*DIRECTIONS FOR THIS TASK:* Starting with the line that contains "repainted: pionek [różowy]", set down each line through the end of the entries below, exactly and with nothing added.
[Opening PROVIDED MATERIAL section]
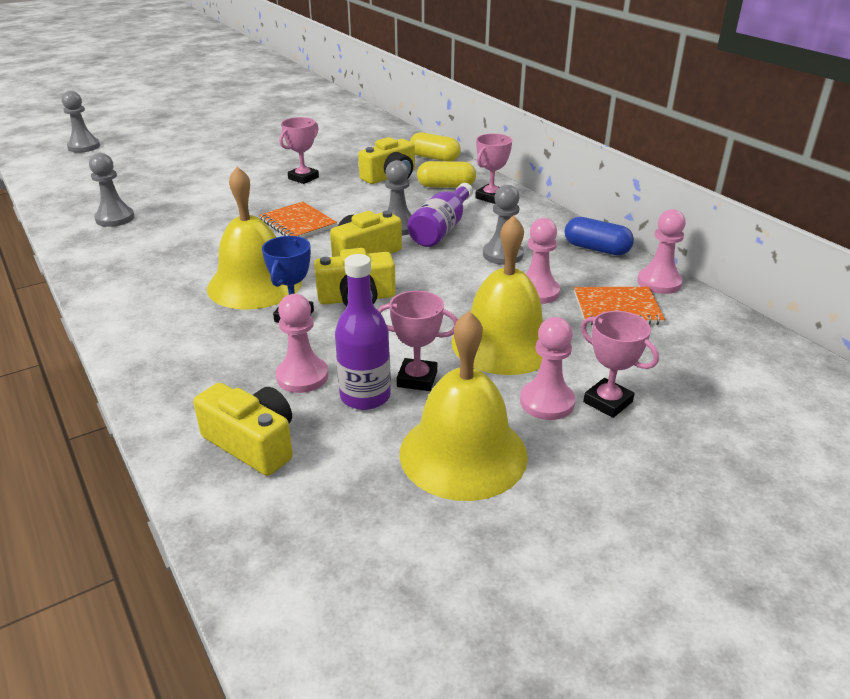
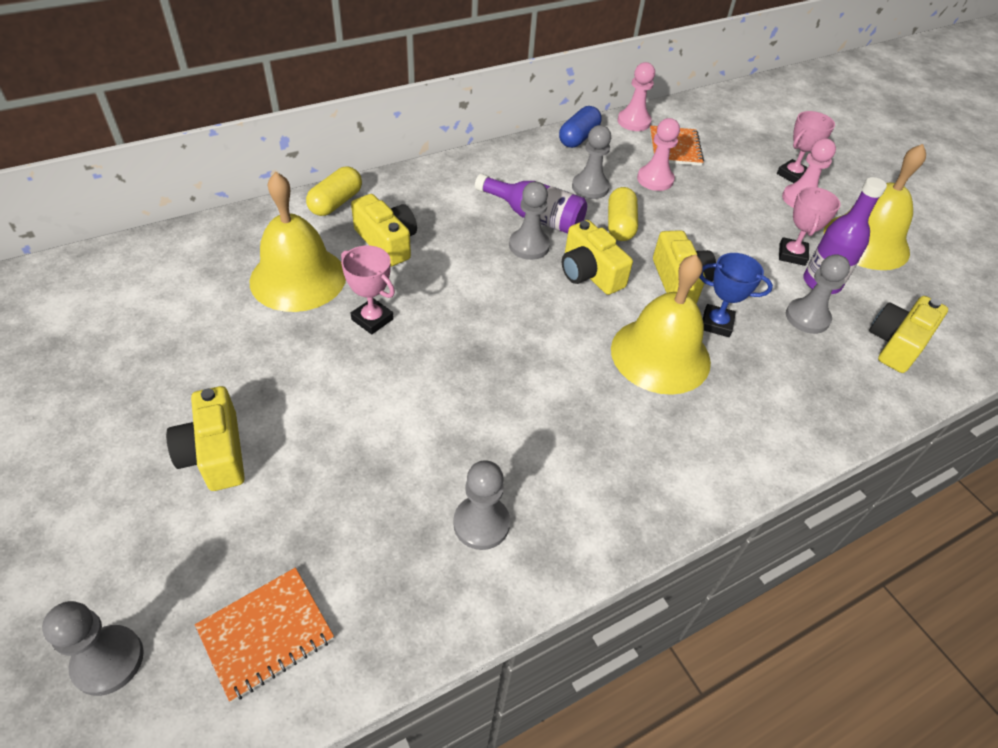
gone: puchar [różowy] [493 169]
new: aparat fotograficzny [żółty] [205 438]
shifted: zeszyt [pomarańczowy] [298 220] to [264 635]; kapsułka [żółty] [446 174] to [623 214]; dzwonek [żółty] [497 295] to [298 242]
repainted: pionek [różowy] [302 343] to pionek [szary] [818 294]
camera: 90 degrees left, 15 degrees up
[Closing PROVIDED MATERIAL section]
*RESPONSE FOR THIS EXERCISE:*
repainted: pionek [różowy] [302 343] to pionek [szary] [818 294]
camera: 90 degrees left, 15 degrees up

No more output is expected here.